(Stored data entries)
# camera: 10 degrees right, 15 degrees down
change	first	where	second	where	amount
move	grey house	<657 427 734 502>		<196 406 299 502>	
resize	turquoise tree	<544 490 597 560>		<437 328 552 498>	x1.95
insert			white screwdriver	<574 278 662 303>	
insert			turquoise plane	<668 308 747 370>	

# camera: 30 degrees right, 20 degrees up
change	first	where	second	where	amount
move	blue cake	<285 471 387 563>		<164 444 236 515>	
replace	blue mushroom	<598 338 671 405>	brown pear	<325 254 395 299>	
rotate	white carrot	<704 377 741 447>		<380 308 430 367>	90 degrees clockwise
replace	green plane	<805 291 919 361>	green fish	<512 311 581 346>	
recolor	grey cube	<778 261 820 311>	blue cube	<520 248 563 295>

Problem statement → Could you repeat every record word for word?

Answer below →
# camera: 10 degrees right, 15 degrees down
change	first	where	second	where	amount
move	grey house	<657 427 734 502>		<196 406 299 502>	
resize	turquoise tree	<544 490 597 560>		<437 328 552 498>	x1.95
insert			white screwdriver	<574 278 662 303>	
insert			turquoise plane	<668 308 747 370>	

# camera: 30 degrees right, 20 degrees up
change	first	where	second	where	amount
move	blue cake	<285 471 387 563>		<164 444 236 515>	
replace	blue mushroom	<598 338 671 405>	brown pear	<325 254 395 299>	
rotate	white carrot	<704 377 741 447>		<380 308 430 367>	90 degrees clockwise
replace	green plane	<805 291 919 361>	green fish	<512 311 581 346>	
recolor	grey cube	<778 261 820 311>	blue cube	<520 248 563 295>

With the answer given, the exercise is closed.